### [Problem to solve]
Copy the entire listing, down to the final line, exactly.

__________________________________________________

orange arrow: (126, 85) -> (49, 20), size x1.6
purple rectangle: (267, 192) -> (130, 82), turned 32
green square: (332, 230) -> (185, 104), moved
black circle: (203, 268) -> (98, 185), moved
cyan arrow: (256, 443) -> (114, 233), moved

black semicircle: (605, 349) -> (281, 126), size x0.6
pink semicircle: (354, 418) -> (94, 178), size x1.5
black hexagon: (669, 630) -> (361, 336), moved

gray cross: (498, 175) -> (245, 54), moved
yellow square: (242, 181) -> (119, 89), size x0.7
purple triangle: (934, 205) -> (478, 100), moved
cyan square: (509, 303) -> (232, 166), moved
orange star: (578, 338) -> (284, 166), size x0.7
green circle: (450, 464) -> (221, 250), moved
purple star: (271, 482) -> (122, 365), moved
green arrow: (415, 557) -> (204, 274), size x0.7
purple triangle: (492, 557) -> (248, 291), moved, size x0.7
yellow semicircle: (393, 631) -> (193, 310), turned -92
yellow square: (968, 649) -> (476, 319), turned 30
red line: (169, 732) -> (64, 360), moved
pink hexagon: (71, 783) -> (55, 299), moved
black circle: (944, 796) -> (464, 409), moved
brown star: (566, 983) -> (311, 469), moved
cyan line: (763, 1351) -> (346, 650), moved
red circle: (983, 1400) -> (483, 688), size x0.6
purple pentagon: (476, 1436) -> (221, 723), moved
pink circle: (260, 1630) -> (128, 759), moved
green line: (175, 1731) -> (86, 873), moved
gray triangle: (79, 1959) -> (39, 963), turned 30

__________________________________________________

### [Result below]
orange arrow: (126, 85) -> (49, 20), size x1.6
purple rectangle: (267, 192) -> (130, 82), turned 32
green square: (332, 230) -> (185, 104), moved
black circle: (203, 268) -> (98, 185), moved
cyan arrow: (256, 443) -> (114, 233), moved

black semicircle: (605, 349) -> (281, 126), size x0.6
pink semicircle: (354, 418) -> (94, 178), size x1.5
black hexagon: (669, 630) -> (361, 336), moved

gray cross: (498, 175) -> (245, 54), moved
yellow square: (242, 181) -> (119, 89), size x0.7
purple triangle: (934, 205) -> (478, 100), moved
cyan square: (509, 303) -> (232, 166), moved
orange star: (578, 338) -> (284, 166), size x0.7
green circle: (450, 464) -> (221, 250), moved
purple star: (271, 482) -> (122, 365), moved
green arrow: (415, 557) -> (204, 274), size x0.7
purple triangle: (492, 557) -> (248, 291), moved, size x0.7
yellow semicircle: (393, 631) -> (193, 310), turned -92
yellow square: (968, 649) -> (476, 319), turned 30
red line: (169, 732) -> (64, 360), moved
pink hexagon: (71, 783) -> (55, 299), moved
black circle: (944, 796) -> (464, 409), moved
brown star: (566, 983) -> (311, 469), moved
cyan line: (763, 1351) -> (346, 650), moved
red circle: (983, 1400) -> (483, 688), size x0.6
purple pentagon: (476, 1436) -> (221, 723), moved
pink circle: (260, 1630) -> (128, 759), moved
green line: (175, 1731) -> (86, 873), moved
gray triangle: (79, 1959) -> (39, 963), turned 30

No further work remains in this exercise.